Here are some records; copy every line that holds the word "star".

:: RECORDS FOR THIS EXERCISE

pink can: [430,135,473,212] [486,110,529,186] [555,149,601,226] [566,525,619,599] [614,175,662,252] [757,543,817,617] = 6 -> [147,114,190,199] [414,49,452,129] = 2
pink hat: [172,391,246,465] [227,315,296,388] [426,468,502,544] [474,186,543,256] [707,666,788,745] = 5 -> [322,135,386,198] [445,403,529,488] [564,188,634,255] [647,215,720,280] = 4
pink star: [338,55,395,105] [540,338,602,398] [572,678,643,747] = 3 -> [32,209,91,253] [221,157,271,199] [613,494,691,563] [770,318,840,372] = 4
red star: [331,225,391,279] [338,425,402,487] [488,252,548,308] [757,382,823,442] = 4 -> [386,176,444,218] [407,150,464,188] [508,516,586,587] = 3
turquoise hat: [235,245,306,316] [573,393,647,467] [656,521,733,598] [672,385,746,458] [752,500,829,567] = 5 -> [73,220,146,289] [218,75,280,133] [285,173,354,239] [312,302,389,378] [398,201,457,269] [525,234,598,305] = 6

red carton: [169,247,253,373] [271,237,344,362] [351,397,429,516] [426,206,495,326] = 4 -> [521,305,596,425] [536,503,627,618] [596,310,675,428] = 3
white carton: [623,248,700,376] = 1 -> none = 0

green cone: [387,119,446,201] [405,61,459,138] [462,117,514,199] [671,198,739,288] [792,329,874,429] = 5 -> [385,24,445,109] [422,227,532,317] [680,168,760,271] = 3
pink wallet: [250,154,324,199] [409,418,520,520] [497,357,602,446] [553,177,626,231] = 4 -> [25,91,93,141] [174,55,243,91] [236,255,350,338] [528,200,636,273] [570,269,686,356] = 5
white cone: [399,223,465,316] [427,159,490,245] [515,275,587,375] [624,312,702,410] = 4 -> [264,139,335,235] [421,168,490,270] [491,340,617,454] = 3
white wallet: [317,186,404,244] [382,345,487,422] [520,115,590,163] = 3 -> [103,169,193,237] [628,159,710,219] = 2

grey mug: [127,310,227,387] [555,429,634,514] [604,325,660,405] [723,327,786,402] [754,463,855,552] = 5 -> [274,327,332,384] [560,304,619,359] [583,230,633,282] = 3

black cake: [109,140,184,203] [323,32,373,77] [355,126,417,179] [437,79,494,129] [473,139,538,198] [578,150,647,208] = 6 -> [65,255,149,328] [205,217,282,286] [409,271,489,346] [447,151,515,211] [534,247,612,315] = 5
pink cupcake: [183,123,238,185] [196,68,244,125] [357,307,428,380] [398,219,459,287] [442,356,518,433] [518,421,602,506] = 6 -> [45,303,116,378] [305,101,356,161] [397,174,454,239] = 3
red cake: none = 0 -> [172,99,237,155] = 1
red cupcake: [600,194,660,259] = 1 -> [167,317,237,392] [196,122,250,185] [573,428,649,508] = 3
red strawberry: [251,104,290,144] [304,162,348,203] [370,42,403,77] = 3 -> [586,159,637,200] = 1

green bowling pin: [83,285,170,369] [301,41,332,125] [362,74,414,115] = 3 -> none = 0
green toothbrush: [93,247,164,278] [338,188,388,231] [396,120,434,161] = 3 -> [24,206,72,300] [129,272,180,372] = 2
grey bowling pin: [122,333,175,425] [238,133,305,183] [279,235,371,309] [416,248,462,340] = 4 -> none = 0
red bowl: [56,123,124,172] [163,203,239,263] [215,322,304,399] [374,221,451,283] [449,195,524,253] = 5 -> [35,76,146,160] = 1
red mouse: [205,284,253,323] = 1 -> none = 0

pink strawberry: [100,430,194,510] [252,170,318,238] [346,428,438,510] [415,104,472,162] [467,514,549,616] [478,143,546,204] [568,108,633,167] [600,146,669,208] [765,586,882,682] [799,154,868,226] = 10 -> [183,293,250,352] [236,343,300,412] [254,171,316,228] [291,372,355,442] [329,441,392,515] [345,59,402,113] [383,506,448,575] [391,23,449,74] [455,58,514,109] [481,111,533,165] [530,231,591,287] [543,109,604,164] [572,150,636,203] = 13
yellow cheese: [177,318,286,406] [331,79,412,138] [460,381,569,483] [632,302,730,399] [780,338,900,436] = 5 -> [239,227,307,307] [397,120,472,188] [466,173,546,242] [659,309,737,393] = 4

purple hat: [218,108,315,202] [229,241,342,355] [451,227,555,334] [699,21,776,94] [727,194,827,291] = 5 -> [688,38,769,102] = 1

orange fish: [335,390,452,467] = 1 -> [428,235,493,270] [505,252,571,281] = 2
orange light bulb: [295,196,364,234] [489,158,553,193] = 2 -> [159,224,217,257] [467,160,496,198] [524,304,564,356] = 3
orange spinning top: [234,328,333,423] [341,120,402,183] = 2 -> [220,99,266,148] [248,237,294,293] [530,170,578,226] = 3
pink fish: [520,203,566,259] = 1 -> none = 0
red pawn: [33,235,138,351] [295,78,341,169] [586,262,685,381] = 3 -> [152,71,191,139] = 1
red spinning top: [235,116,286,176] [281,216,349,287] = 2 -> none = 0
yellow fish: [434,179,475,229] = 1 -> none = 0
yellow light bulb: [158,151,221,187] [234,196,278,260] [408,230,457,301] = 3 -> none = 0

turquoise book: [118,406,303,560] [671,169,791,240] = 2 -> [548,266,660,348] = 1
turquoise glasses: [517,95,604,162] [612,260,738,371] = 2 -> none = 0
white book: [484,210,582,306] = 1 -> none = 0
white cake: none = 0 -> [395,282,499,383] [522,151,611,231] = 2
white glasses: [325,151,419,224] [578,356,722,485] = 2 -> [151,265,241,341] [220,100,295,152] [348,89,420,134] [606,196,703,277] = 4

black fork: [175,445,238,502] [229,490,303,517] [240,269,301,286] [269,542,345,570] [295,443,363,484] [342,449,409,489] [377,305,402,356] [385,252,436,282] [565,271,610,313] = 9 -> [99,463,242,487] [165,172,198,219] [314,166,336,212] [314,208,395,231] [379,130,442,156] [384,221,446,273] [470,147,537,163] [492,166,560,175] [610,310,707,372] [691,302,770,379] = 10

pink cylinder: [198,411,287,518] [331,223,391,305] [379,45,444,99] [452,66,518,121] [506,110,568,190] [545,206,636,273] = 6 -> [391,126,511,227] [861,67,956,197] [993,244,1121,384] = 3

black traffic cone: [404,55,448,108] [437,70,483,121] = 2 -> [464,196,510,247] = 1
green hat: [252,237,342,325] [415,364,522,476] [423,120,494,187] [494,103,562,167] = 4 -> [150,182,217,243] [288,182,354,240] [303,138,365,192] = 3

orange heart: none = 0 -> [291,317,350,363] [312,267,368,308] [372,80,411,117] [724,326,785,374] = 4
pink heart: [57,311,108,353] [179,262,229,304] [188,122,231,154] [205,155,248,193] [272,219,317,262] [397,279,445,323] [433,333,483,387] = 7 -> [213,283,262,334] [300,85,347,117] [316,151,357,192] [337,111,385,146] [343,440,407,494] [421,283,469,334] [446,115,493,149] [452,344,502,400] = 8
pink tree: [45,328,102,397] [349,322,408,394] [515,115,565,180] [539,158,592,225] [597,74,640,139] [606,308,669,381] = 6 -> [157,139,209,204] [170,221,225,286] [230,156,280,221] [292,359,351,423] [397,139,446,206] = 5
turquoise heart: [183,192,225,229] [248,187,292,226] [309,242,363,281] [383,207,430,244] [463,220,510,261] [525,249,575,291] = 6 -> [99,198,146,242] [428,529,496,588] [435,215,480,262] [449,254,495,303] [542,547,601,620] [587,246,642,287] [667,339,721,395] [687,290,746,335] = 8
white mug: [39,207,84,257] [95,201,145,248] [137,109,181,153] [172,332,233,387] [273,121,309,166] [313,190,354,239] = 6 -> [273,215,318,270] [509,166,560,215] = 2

::::

SOLUTION TO THIS PROBLEM →
pink star: [338,55,395,105] [540,338,602,398] [572,678,643,747] = 3 -> [32,209,91,253] [221,157,271,199] [613,494,691,563] [770,318,840,372] = 4
red star: [331,225,391,279] [338,425,402,487] [488,252,548,308] [757,382,823,442] = 4 -> [386,176,444,218] [407,150,464,188] [508,516,586,587] = 3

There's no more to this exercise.